§ **Material provided**
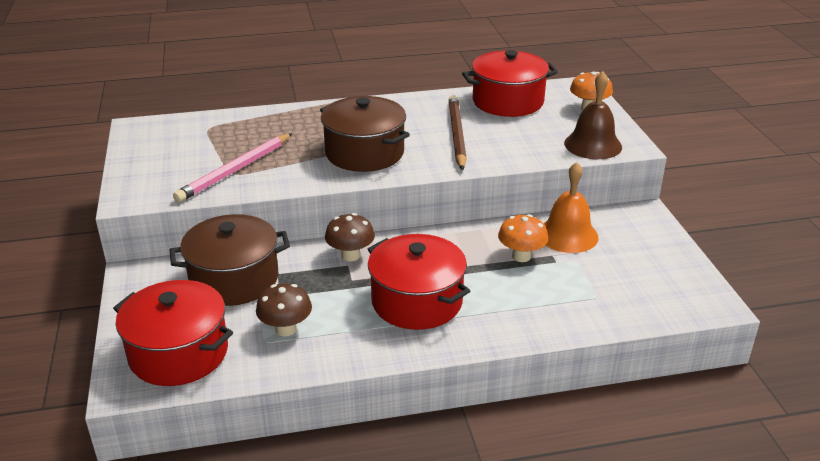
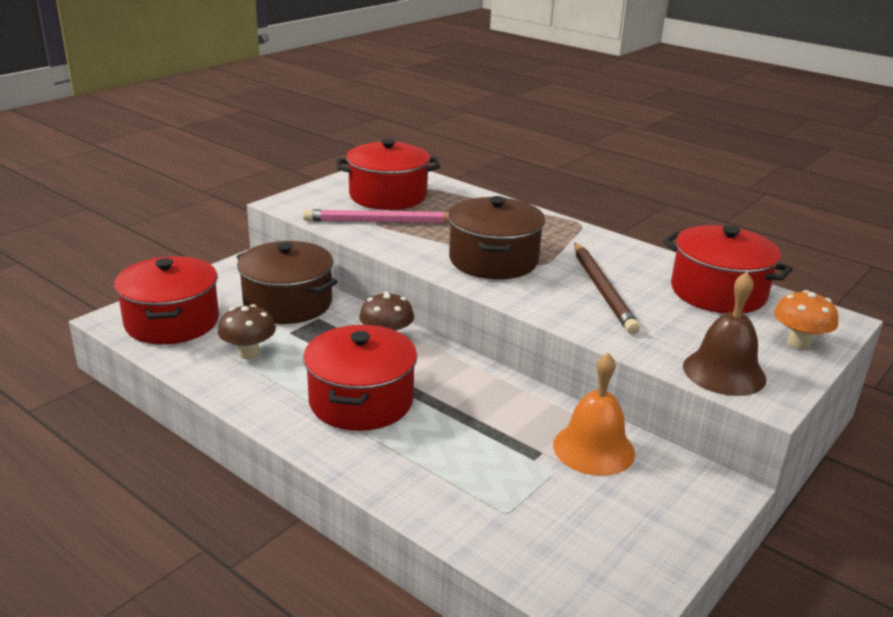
camera: 50 degrees right, 5 degrees down
(194, 148) = (388, 196): none -> red pot
(457, 135) = (602, 290): brown pencil -> brown pencil turned 120 degrees clockwise
(521, 256) = (512, 433): orange mushroom -> none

§ **Assignment**
Only lines that include "degrees" belong in the answer; copy all of them from the listing.

§ **Reply**
camera: 50 degrees right, 5 degrees down
(457, 135) = (602, 290): brown pencil -> brown pencil turned 120 degrees clockwise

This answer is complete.